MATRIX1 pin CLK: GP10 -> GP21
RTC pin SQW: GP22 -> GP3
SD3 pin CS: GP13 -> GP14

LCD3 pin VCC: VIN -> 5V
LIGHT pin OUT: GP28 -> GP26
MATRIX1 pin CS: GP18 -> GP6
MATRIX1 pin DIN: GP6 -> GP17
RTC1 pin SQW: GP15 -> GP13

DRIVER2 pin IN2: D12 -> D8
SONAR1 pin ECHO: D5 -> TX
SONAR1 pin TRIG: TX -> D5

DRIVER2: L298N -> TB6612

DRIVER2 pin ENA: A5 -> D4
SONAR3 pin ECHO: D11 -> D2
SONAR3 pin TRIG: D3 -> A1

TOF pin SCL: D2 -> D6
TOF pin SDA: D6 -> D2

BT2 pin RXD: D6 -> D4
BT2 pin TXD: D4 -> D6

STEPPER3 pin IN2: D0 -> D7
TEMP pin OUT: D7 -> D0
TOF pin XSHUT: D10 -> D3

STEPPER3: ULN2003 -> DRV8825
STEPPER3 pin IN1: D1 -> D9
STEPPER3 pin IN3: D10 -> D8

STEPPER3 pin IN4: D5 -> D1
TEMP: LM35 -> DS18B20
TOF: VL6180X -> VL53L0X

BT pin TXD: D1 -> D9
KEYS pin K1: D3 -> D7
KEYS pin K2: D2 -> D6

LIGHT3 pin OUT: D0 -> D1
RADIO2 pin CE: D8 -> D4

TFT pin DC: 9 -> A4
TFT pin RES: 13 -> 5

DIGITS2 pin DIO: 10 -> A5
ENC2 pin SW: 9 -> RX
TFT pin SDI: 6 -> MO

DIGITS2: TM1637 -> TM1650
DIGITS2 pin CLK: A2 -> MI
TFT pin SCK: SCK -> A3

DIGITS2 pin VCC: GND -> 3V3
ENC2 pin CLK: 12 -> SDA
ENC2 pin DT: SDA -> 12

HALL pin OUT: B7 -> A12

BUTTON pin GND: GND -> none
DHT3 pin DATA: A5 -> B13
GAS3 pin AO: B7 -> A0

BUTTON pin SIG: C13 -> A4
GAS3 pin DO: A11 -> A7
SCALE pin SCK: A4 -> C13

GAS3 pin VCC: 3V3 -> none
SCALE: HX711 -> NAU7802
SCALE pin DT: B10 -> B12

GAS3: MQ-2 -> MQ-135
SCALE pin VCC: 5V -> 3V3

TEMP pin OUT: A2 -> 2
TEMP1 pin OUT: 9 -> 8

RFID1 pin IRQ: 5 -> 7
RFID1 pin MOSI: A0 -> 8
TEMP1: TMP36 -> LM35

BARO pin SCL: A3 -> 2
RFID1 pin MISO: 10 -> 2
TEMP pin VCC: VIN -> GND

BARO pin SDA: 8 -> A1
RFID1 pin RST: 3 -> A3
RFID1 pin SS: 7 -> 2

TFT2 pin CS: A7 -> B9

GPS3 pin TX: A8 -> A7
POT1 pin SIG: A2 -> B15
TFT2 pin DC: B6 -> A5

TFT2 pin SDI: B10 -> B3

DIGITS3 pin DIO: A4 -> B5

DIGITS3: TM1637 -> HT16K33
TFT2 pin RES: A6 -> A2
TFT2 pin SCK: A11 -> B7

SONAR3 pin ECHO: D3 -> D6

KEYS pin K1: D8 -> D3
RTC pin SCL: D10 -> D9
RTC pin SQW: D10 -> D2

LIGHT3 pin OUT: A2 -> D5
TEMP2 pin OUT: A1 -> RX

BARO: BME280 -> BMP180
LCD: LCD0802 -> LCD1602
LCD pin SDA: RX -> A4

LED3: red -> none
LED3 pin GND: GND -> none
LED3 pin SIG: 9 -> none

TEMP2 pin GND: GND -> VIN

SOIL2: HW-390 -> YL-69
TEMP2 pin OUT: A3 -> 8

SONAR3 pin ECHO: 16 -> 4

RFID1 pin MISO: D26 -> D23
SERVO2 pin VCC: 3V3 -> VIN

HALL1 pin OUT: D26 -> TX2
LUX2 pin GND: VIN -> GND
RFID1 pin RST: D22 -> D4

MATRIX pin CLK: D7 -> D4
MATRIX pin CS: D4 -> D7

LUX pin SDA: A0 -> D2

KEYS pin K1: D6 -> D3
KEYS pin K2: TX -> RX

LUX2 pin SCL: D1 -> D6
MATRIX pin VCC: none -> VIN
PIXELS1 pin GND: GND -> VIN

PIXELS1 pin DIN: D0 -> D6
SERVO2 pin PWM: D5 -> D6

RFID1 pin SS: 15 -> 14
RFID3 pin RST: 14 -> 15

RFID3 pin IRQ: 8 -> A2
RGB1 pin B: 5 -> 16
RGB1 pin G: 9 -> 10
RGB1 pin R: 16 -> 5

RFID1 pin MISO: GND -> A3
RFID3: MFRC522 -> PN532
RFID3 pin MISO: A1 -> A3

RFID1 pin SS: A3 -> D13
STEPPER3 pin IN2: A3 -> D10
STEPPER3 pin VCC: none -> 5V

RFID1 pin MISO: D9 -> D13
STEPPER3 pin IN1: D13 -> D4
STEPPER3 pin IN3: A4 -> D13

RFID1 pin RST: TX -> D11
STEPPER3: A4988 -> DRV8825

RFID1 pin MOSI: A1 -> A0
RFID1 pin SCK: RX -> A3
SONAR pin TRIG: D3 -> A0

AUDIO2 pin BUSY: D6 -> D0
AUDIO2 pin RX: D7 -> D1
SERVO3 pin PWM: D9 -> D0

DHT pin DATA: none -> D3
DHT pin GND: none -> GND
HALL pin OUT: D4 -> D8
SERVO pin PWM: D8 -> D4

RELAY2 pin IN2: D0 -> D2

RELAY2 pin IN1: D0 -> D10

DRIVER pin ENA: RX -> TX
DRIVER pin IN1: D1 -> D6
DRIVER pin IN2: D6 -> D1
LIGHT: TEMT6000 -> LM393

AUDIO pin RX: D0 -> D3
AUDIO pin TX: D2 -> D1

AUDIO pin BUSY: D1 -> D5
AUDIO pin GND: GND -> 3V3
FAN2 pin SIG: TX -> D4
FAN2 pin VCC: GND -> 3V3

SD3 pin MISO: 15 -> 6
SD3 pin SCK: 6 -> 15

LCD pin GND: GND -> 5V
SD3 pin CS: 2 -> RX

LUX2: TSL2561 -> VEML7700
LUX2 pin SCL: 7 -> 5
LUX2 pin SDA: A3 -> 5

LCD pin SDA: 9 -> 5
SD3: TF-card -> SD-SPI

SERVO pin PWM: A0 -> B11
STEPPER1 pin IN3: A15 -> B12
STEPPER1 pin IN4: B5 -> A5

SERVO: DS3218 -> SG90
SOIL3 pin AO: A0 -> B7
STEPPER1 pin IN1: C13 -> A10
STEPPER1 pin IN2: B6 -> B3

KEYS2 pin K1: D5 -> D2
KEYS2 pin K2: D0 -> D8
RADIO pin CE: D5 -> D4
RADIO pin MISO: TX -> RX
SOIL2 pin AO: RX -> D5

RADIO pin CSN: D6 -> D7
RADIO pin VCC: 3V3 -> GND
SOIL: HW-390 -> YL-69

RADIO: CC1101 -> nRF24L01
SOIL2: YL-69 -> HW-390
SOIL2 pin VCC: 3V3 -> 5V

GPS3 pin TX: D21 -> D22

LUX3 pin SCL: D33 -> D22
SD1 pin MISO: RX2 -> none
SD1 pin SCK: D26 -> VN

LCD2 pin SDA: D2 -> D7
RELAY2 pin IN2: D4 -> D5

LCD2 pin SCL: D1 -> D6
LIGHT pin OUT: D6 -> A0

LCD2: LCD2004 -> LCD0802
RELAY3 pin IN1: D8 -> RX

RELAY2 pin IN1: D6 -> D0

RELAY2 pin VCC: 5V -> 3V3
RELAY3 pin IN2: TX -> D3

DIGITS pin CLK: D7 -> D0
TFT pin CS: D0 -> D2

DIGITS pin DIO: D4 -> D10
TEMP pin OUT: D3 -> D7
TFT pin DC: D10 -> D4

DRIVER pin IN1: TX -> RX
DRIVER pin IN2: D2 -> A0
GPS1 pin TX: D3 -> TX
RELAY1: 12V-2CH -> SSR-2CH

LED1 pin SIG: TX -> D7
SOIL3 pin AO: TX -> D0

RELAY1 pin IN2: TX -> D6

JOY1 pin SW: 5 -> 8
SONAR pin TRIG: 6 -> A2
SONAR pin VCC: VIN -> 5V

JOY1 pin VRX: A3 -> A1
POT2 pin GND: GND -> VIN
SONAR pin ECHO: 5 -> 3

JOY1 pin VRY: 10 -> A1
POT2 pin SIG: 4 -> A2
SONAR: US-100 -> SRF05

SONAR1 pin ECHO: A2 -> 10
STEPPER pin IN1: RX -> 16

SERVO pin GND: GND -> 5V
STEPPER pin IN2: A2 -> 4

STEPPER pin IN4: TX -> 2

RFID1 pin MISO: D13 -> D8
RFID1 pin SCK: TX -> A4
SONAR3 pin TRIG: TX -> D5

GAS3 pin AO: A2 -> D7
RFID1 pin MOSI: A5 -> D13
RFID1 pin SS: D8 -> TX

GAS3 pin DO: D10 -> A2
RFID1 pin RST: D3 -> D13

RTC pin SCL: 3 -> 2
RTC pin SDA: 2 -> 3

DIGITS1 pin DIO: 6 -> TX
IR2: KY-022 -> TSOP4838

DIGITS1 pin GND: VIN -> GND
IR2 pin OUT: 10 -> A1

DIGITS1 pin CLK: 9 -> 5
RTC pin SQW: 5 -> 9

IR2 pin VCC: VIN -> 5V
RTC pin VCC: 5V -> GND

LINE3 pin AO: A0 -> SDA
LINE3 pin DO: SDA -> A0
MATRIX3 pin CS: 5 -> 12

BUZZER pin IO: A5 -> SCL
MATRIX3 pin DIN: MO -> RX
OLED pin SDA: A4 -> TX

What the exercise asks
Start at the line with "RTC pin SQW: 5 -> 9" and stop at the end of the records. Write those lines out exactly and add nothing.

Result
RTC pin SQW: 5 -> 9

IR2 pin VCC: VIN -> 5V
RTC pin VCC: 5V -> GND

LINE3 pin AO: A0 -> SDA
LINE3 pin DO: SDA -> A0
MATRIX3 pin CS: 5 -> 12

BUZZER pin IO: A5 -> SCL
MATRIX3 pin DIN: MO -> RX
OLED pin SDA: A4 -> TX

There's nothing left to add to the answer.